** To do **
Exactly the lines from the one with "JOY1 pin SW: GP20 -> GP9" through the end of the records below are needed, minus any pictures.

** Records contained in a dataset **
»»
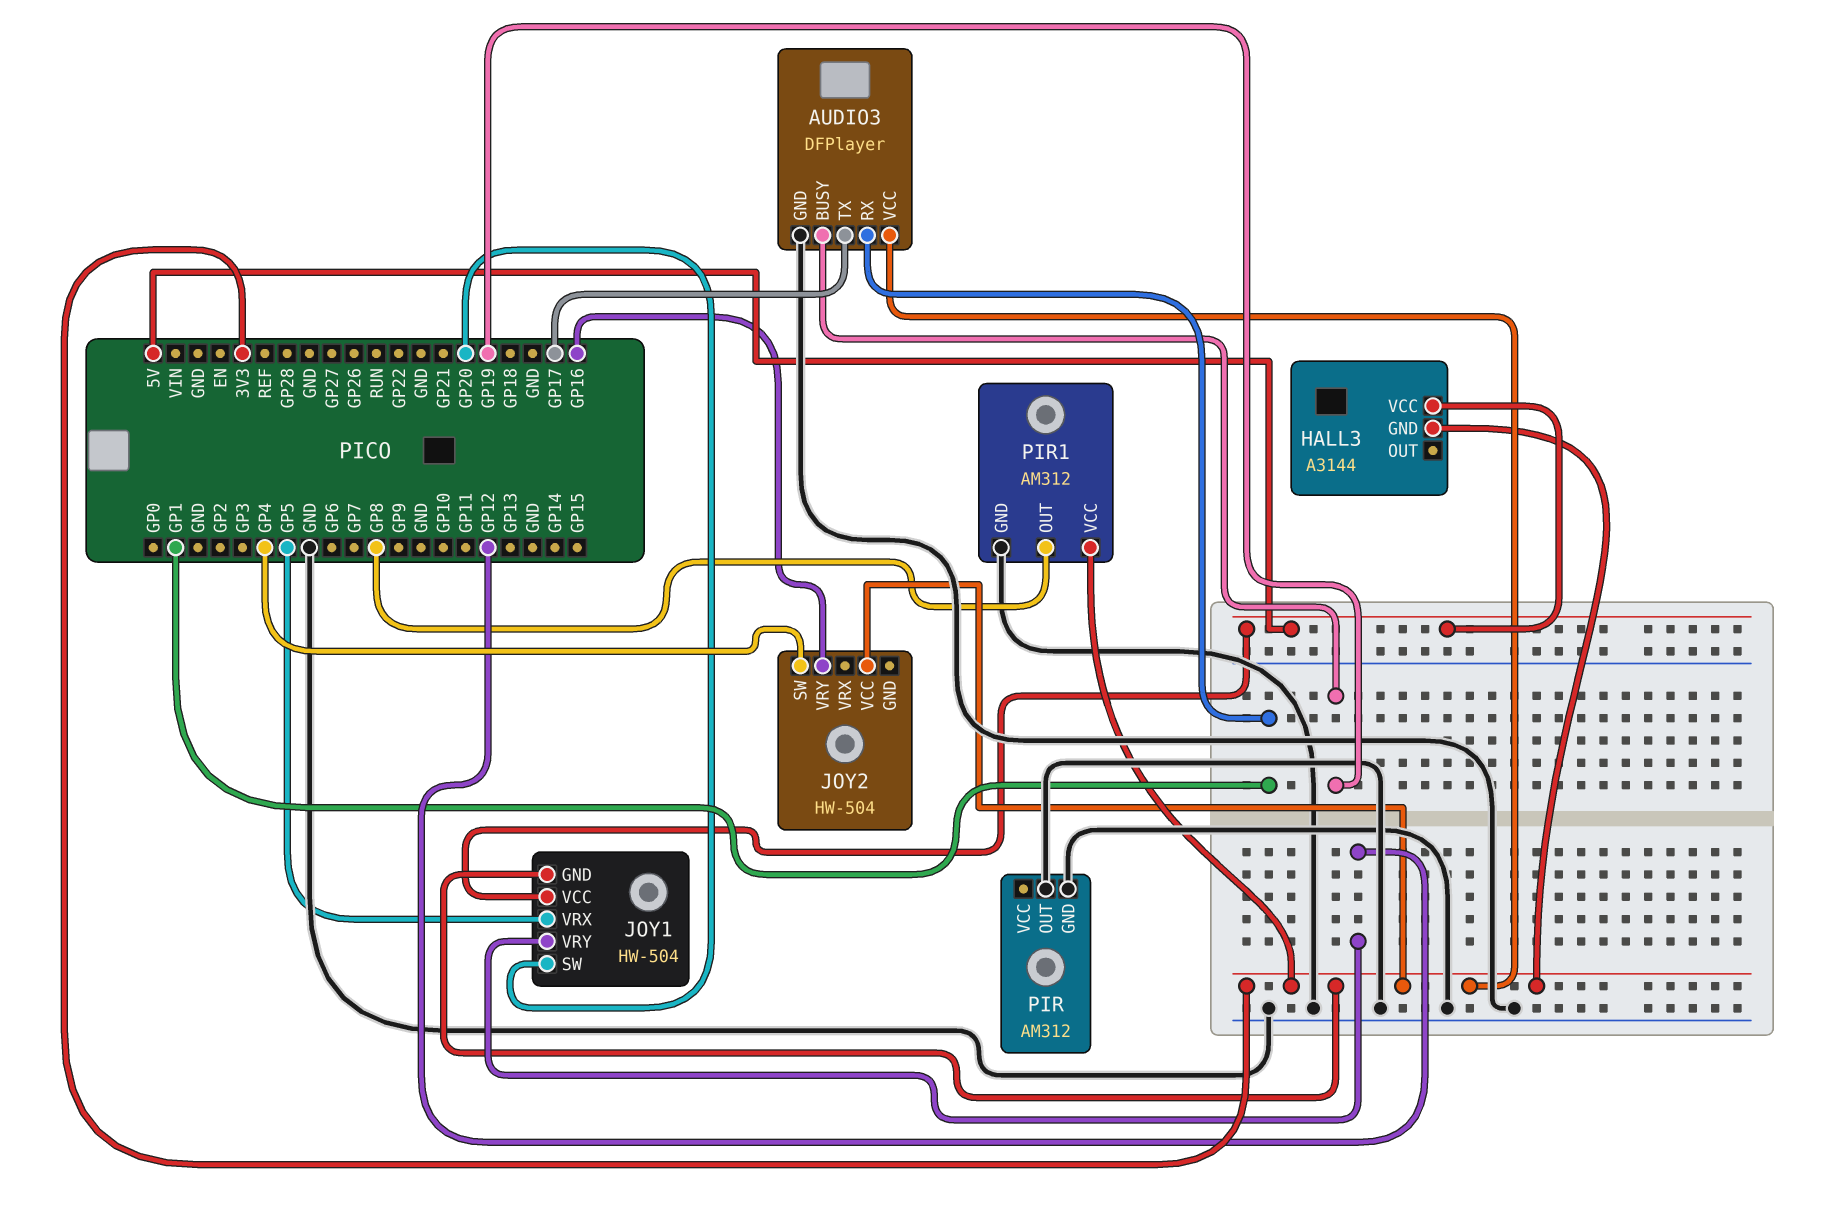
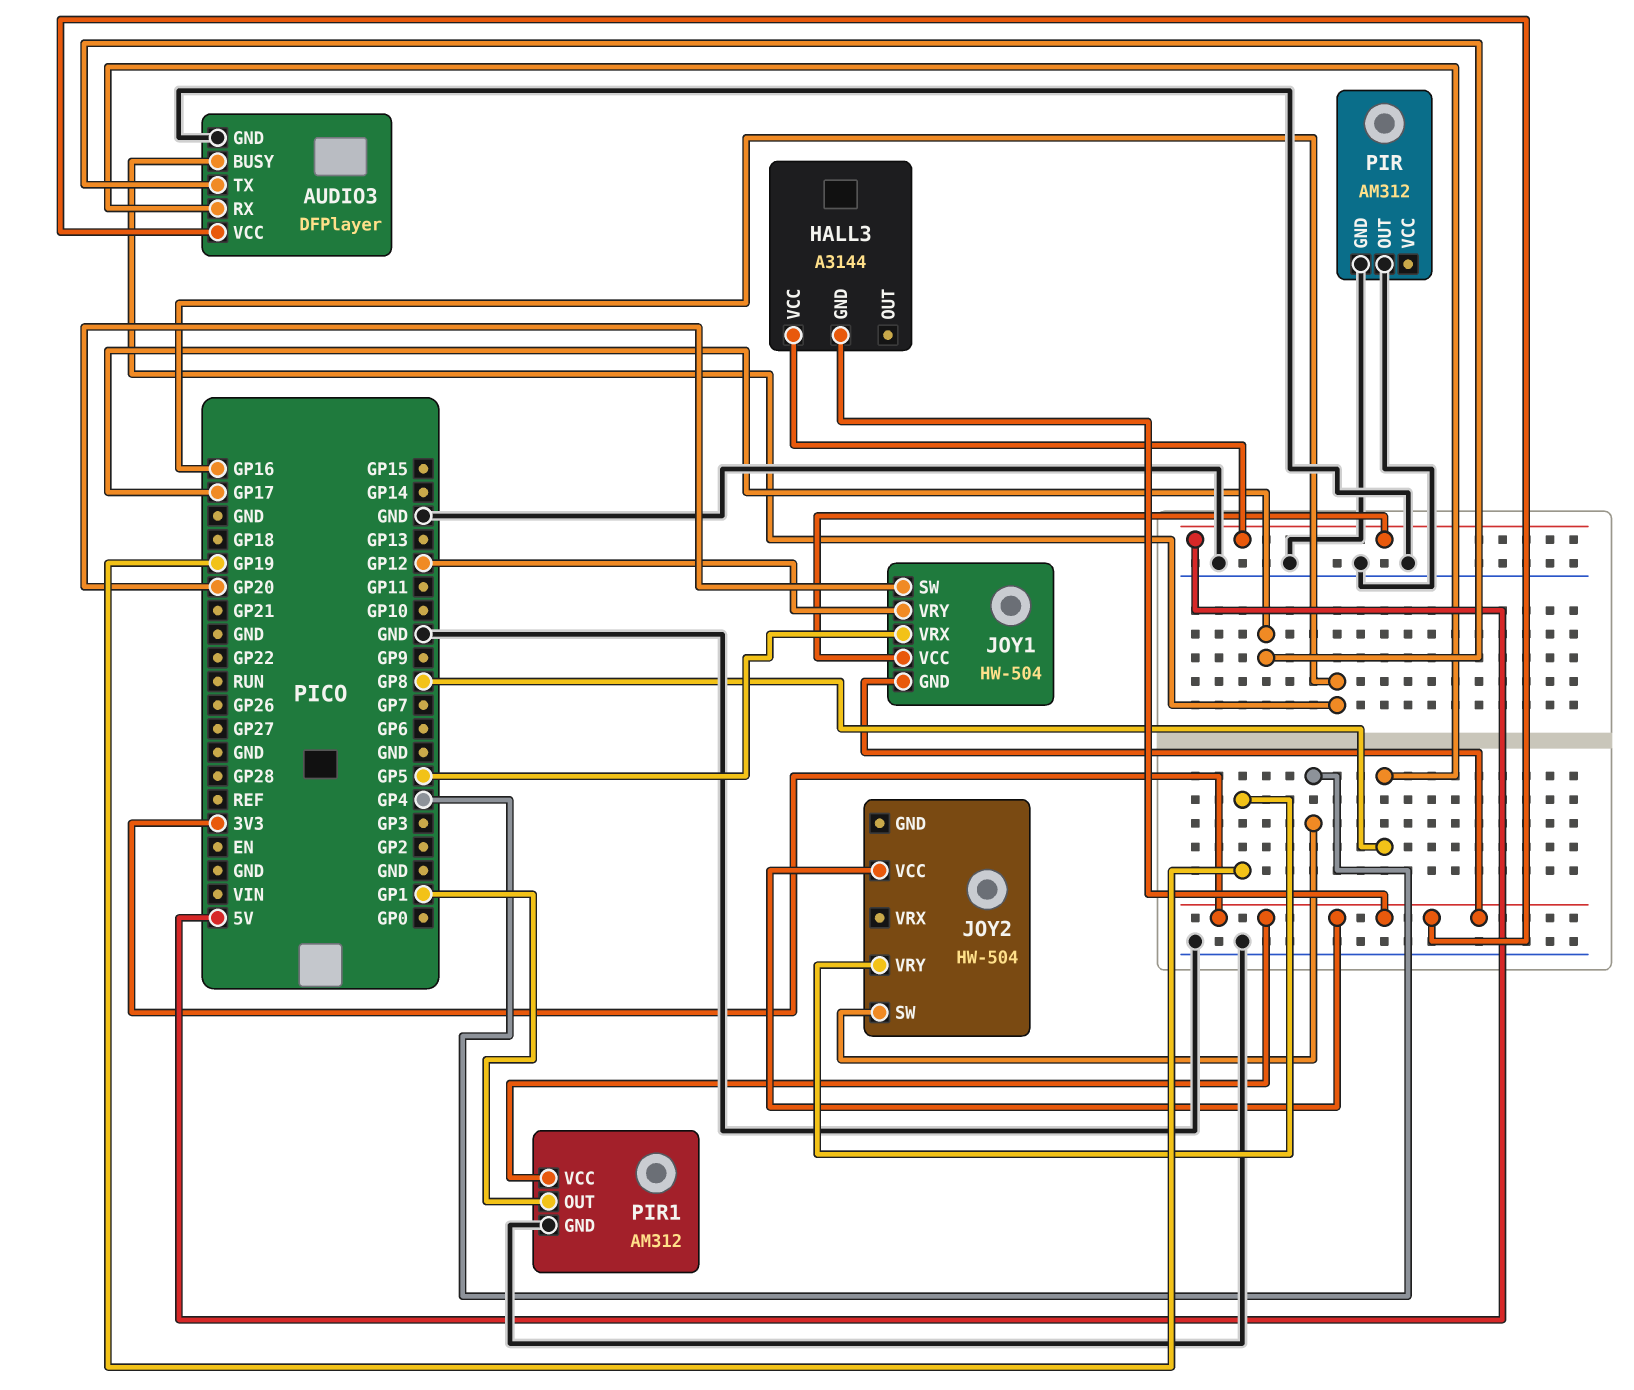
AUDIO3 pin BUSY: GP19 -> GP16
AUDIO3 pin RX: GP1 -> GP8
JOY2 pin VRY: GP16 -> GP19
PIR1 pin OUT: GP8 -> GP1

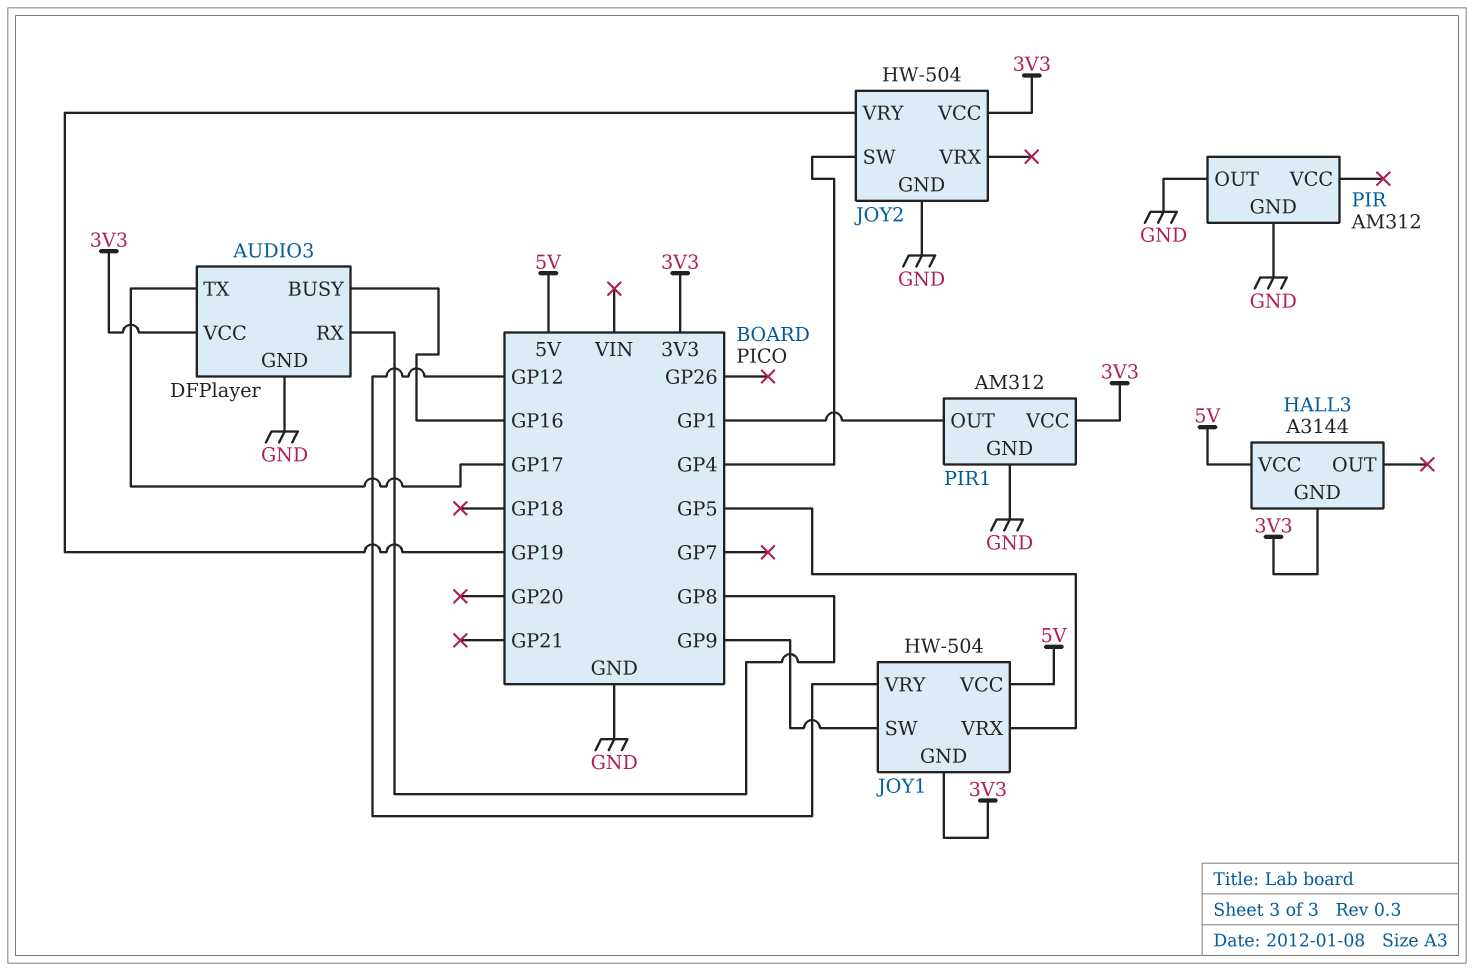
JOY1 pin SW: GP20 -> GP9
JOY2 pin GND: none -> GND

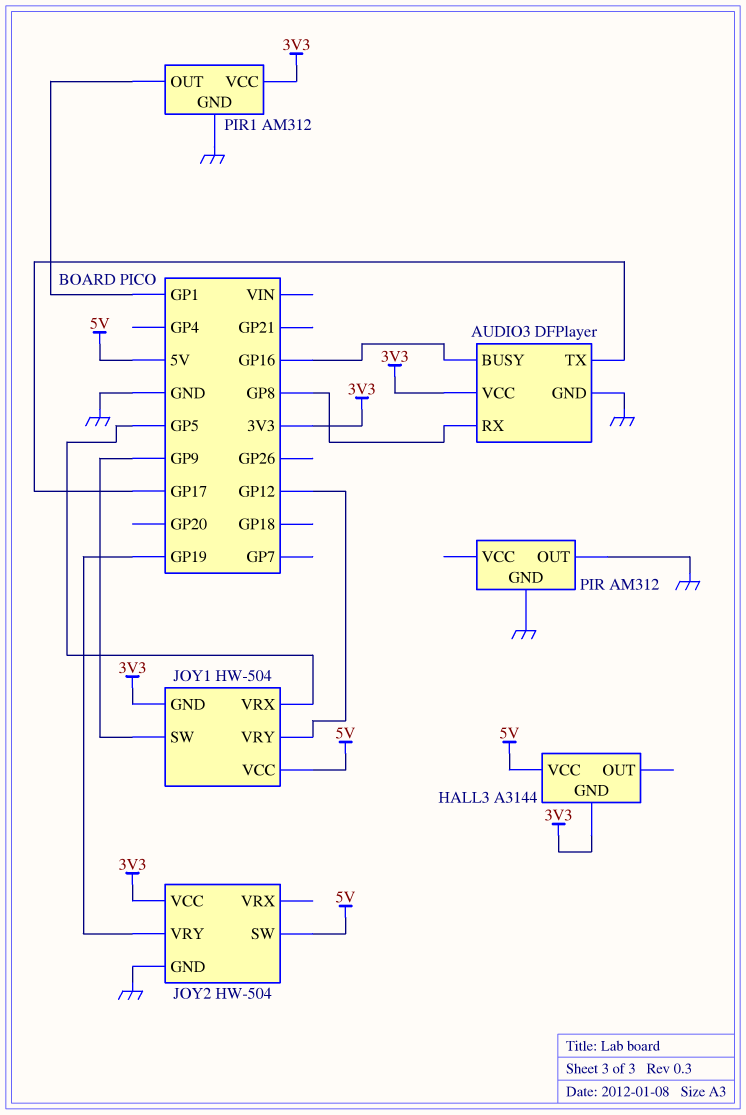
JOY2 pin SW: GP4 -> 5V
««
** Answer section **
JOY1 pin SW: GP20 -> GP9
JOY2 pin GND: none -> GND

JOY2 pin SW: GP4 -> 5V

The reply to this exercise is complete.